# Records for the exercise
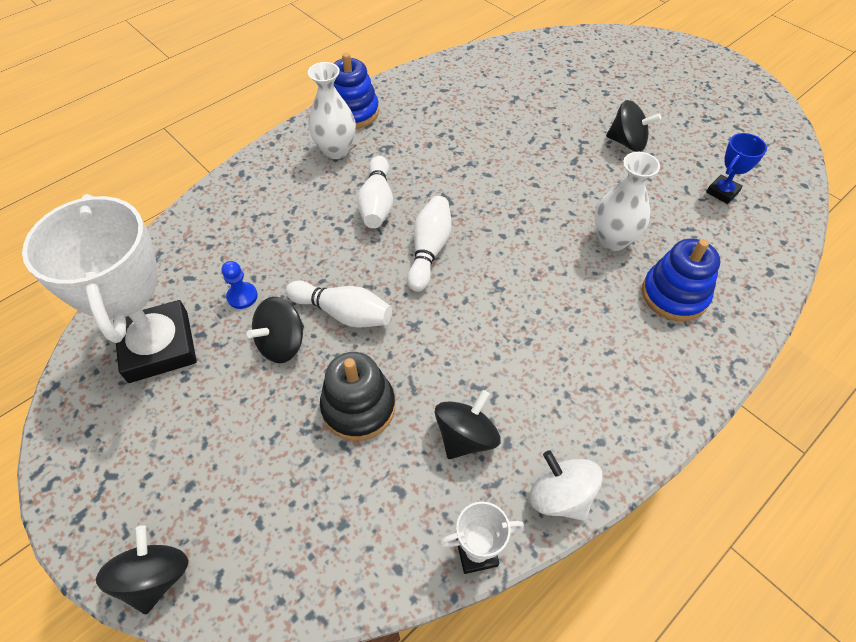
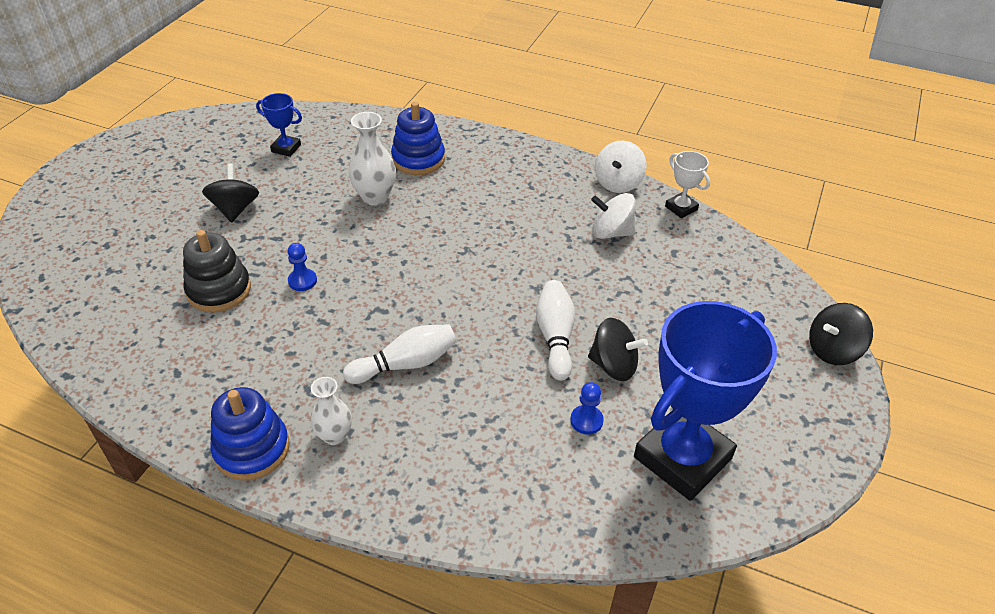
camera: 115 degrees left, 10 degrees down
(158, 346) = (682, 458): white trophy -> blue trophy
(336, 150) = (334, 436): white vase -> white vase, size x0.66
(358, 407) = (632, 294): black stacking toy -> black stacking toy (219, 290)
(429, 250) = (449, 304): white bowling pin -> none
(465, 436) = (611, 232): black spinning top -> white spinning top
(508, 165) = (302, 281): none -> blue pawn

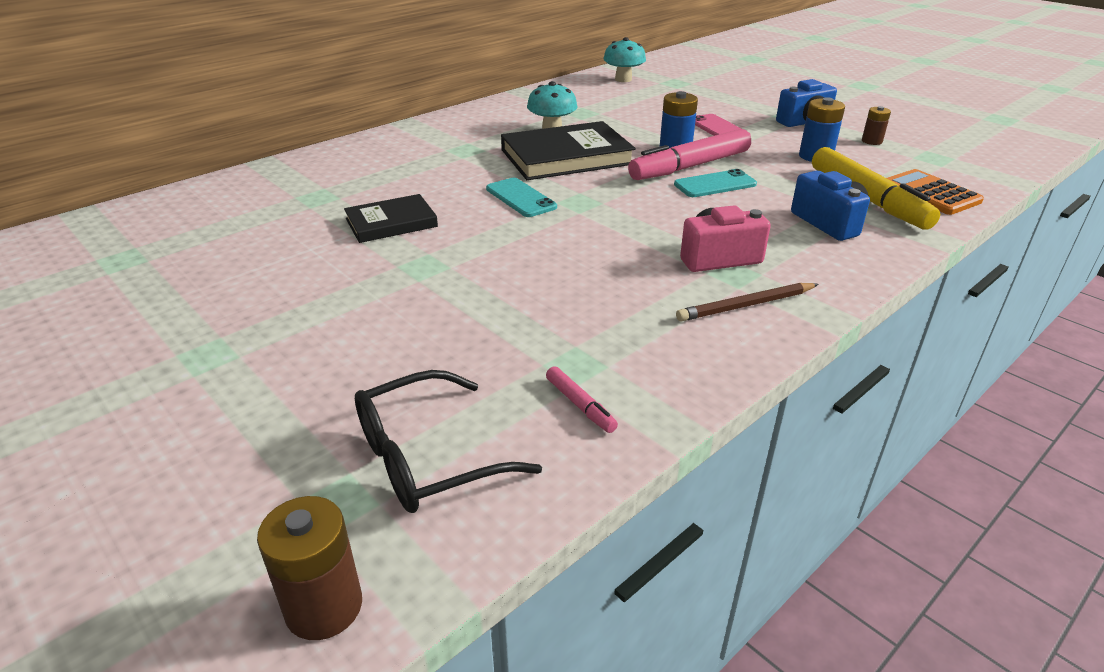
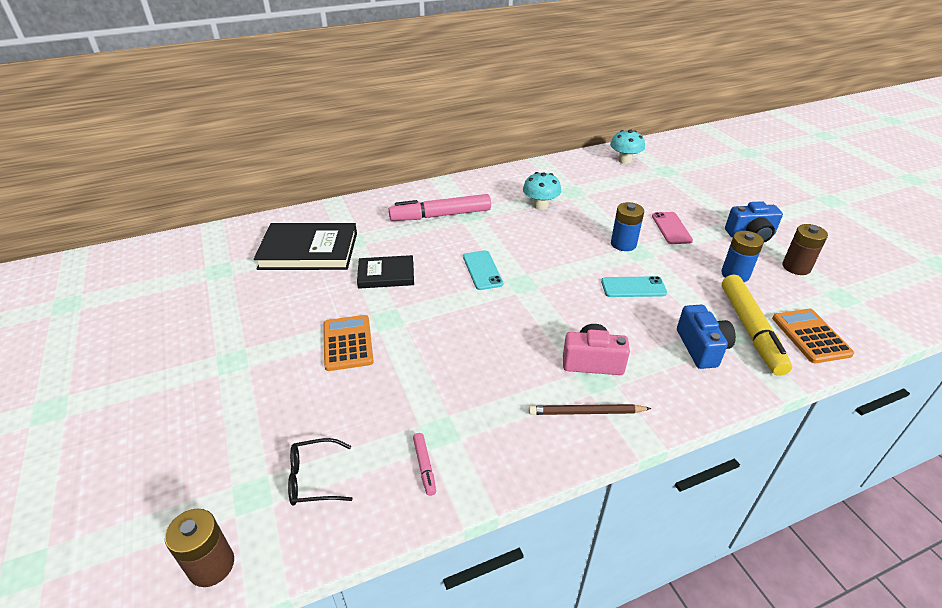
camera: 20 degrees right, 5 degrees up
(381, 301) = (348, 343): none -> orange calculator
(426, 458) = (313, 478): black glasses -> black glasses, size x0.66
(566, 157) = (536, 236): black book -> black book (309, 251)
(690, 166) = (624, 264): pink marker -> pink marker (440, 215)
(872, 141) = (796, 267): brown battery -> brown battery, size x1.59

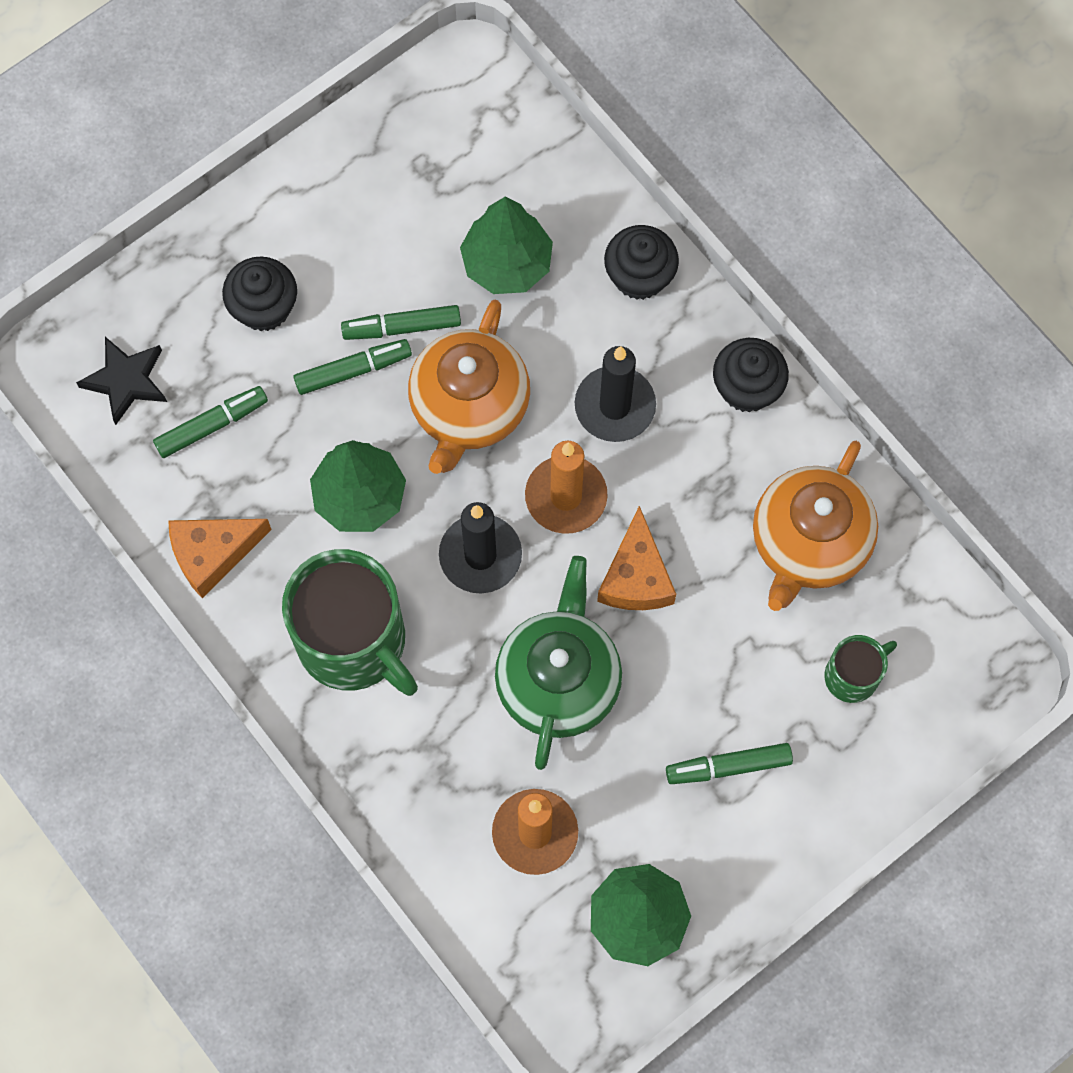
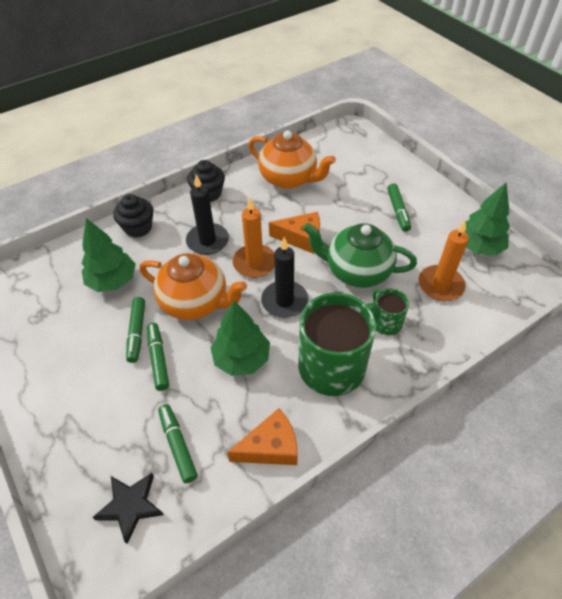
camera: 85 degrees left, 20 degrees down
(212, 554) = (271, 447): orange cheese -> orange cheese turned 90 degrees counterclockwise
(264, 307) = (101, 409): black cupcake -> none
(853, 675) = (352, 169): green mug -> green mug (385, 322)

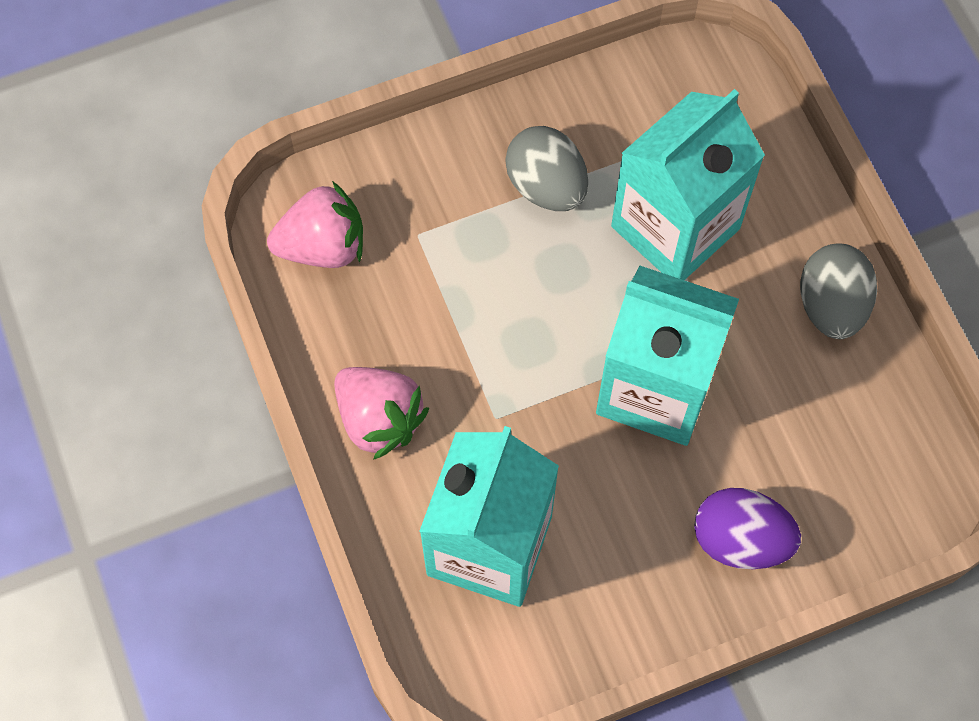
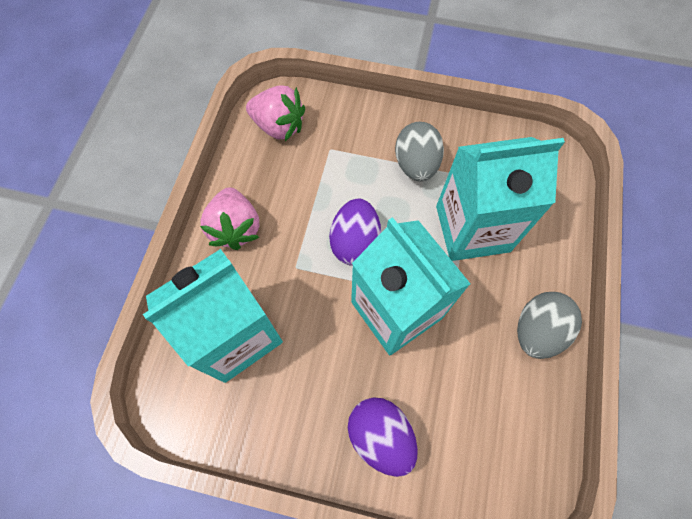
camera: 35 degrees right, 0 degrees up
(545, 339) = (355, 243): none -> purple egg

# Problem statement
The lines to set down run from the line with "(465, 436) = (611, 232): black" up to and including the line with "(566, 157) = (536, 236): black" in the entries above. Reproduce them exactly, with no pictures.

# Output
(465, 436) = (611, 232): black spinning top -> white spinning top
(508, 165) = (302, 281): none -> blue pawn

camera: 20 degrees right, 5 degrees up
(381, 301) = (348, 343): none -> orange calculator
(426, 458) = (313, 478): black glasses -> black glasses, size x0.66
(566, 157) = (536, 236): black book -> black book (309, 251)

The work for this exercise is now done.